# [Task to complete]
From the data below, return only the lines from the one with "(472, 158) = (579, 238): red" through the one with "(584, 117) = (557, 130): none -> purple mouse", exact and inclusive, with pictures left out.
-- Input follows --
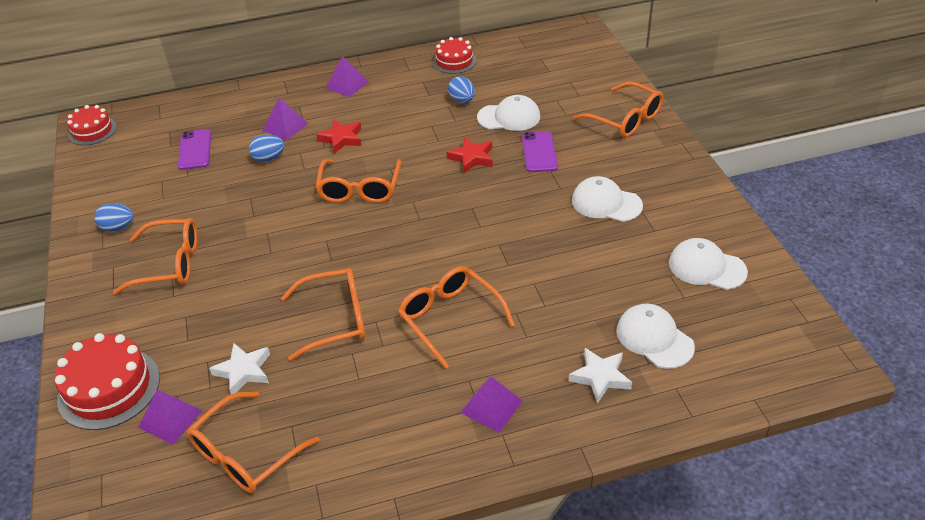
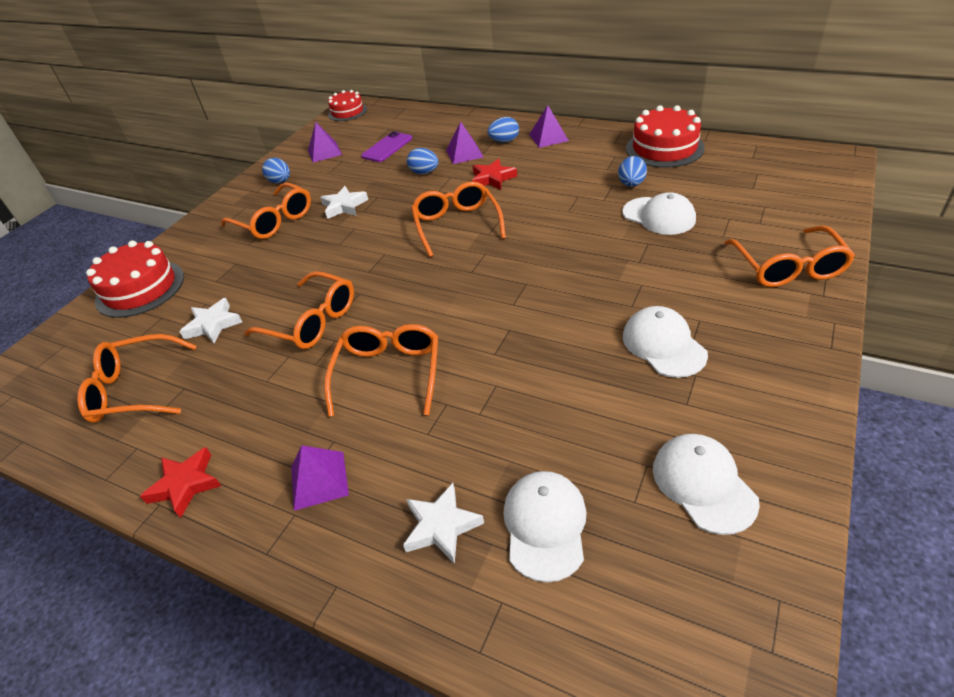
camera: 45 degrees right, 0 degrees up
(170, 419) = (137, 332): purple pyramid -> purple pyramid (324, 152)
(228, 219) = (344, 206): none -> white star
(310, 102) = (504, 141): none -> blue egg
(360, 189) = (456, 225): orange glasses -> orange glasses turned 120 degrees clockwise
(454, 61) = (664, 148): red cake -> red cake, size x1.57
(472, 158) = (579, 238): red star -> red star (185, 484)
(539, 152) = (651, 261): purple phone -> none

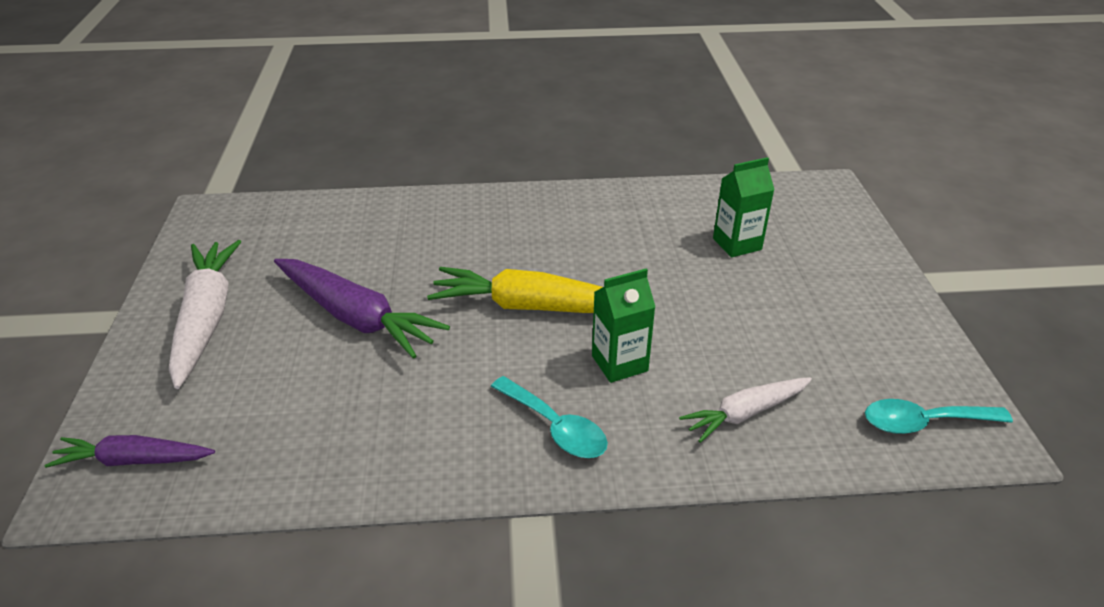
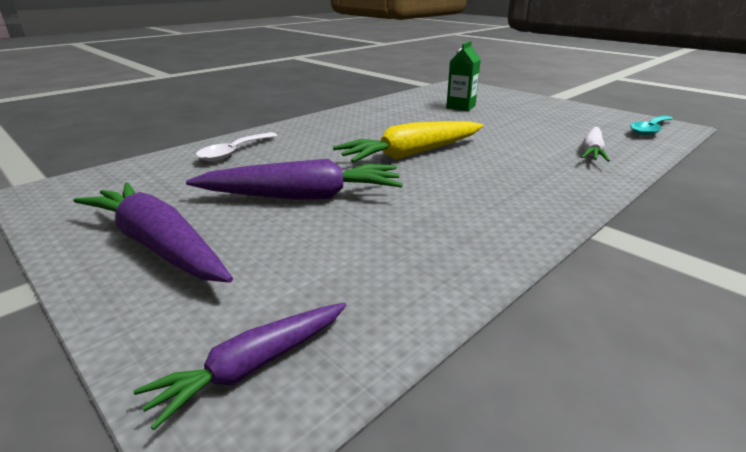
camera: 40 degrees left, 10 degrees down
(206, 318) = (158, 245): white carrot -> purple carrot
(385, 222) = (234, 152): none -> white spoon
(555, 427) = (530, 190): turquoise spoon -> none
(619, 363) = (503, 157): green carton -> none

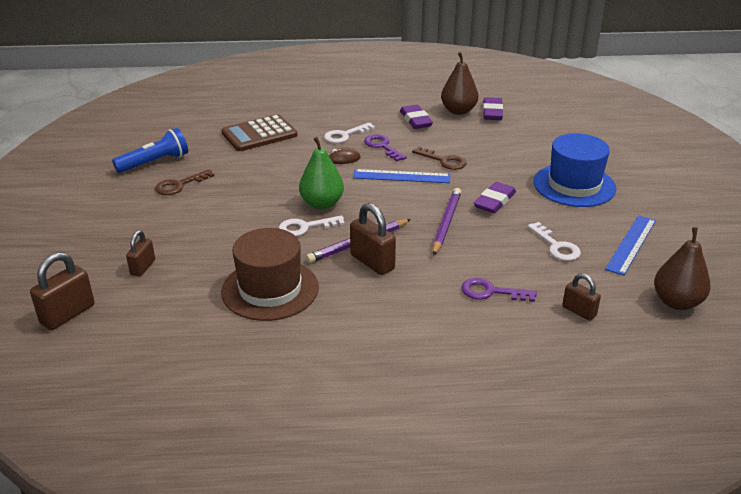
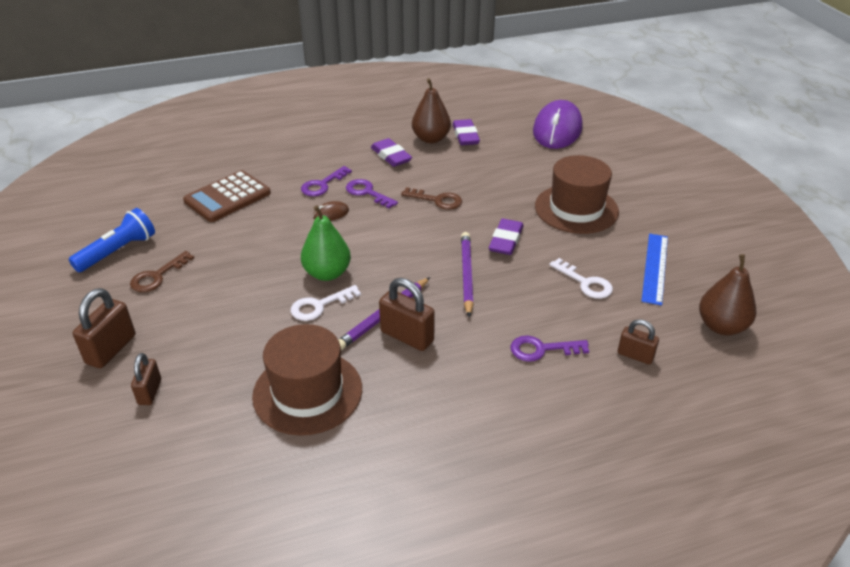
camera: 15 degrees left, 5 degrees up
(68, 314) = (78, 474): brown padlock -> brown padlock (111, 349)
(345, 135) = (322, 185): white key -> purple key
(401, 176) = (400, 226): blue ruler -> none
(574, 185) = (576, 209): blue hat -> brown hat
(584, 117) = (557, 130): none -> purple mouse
-- Input concluded --
-- Input follows --
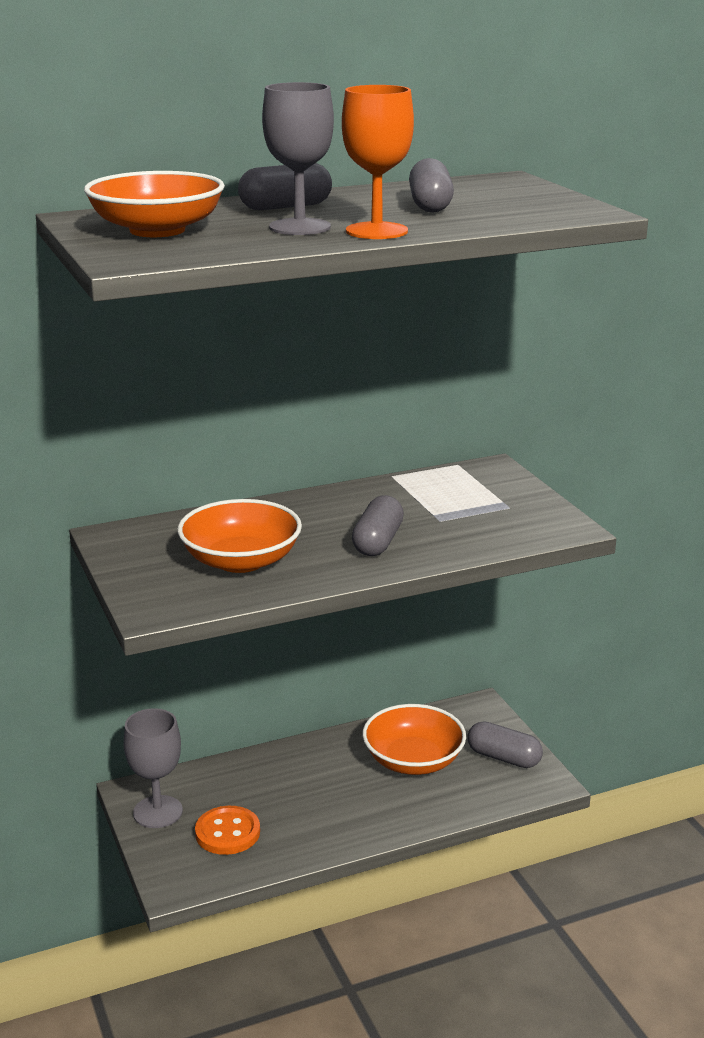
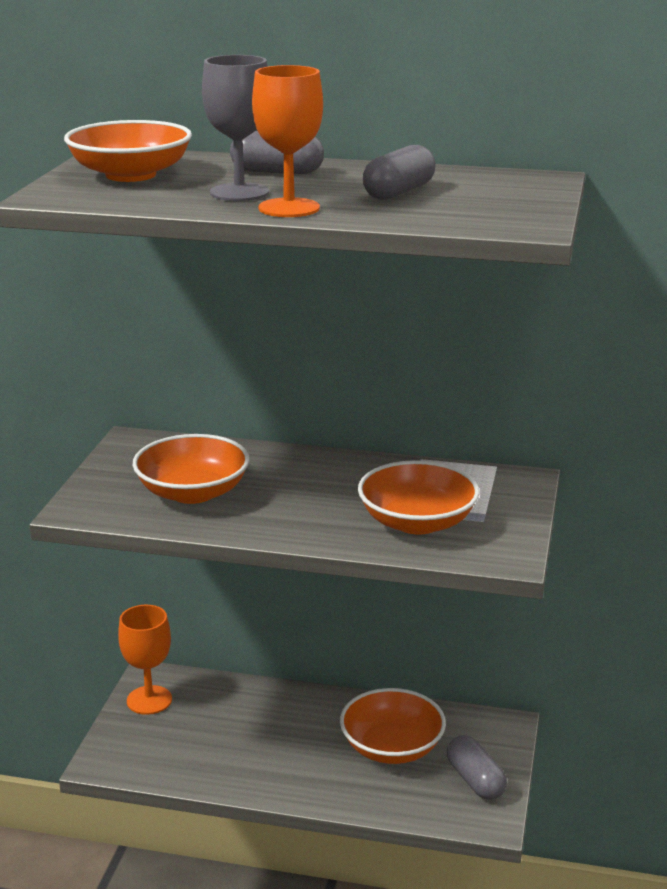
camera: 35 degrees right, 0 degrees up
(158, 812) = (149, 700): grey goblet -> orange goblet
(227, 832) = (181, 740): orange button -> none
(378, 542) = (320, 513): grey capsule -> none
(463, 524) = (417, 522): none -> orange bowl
-- Input concluded --
-- Input follows --
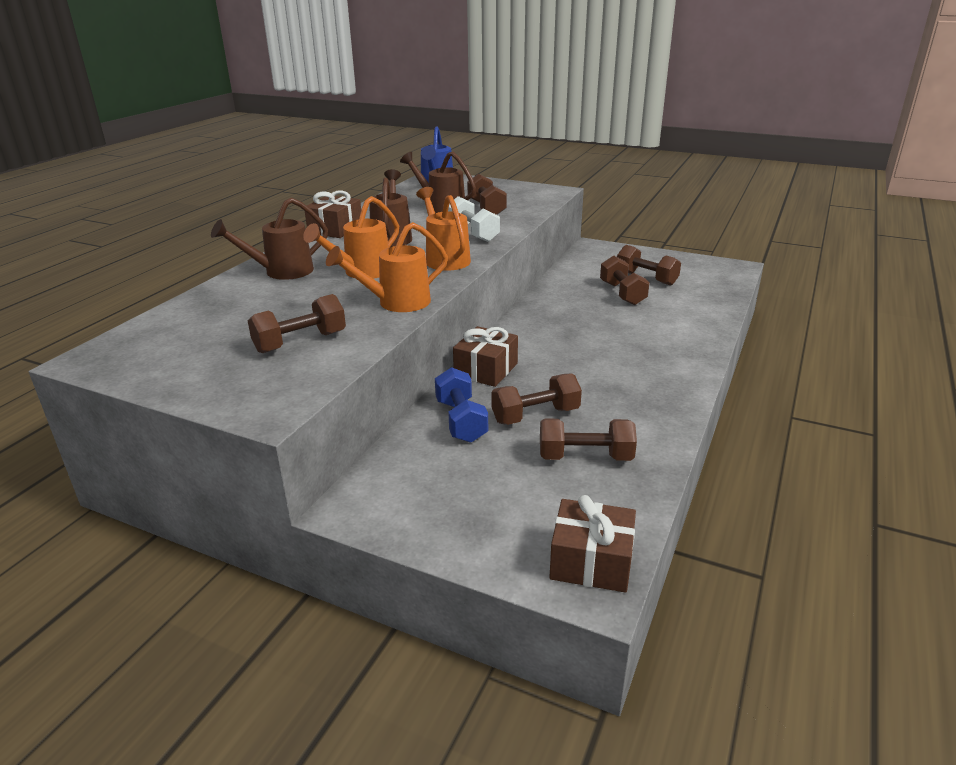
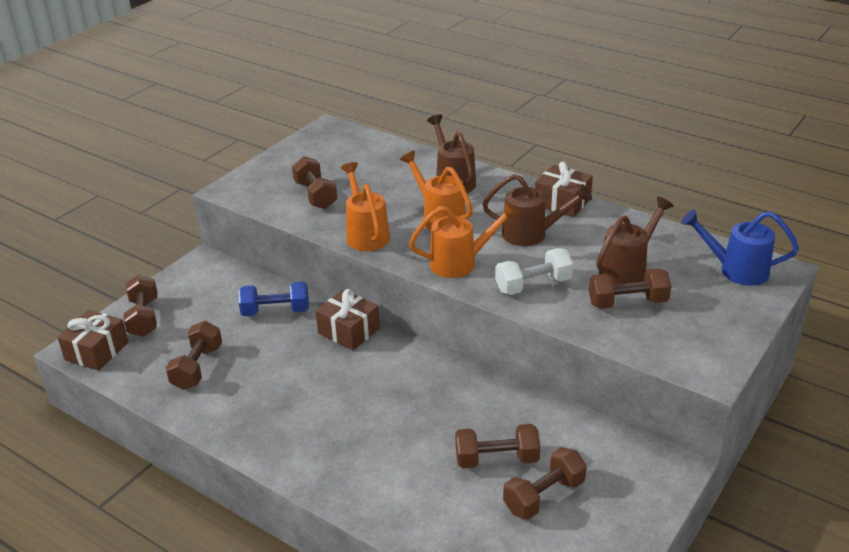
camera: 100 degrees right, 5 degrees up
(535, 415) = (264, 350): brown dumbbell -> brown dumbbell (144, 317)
-- Input concluded --
# [Result of this task]
(472, 158) = (579, 238): red star -> red star (185, 484)
(539, 152) = (651, 261): purple phone -> none

camera: 40 degrees left, 10 degrees down
(206, 318) = (158, 245): white carrot -> purple carrot
(385, 222) = (234, 152): none -> white spoon
(555, 427) = (530, 190): turquoise spoon -> none
(619, 363) = (503, 157): green carton -> none

camera: 15 degrees left, 5 degrees up
(68, 314) = (78, 474): brown padlock -> brown padlock (111, 349)
(345, 135) = (322, 185): white key -> purple key
(401, 176) = (400, 226): blue ruler -> none
(574, 185) = (576, 209): blue hat -> brown hat
(584, 117) = (557, 130): none -> purple mouse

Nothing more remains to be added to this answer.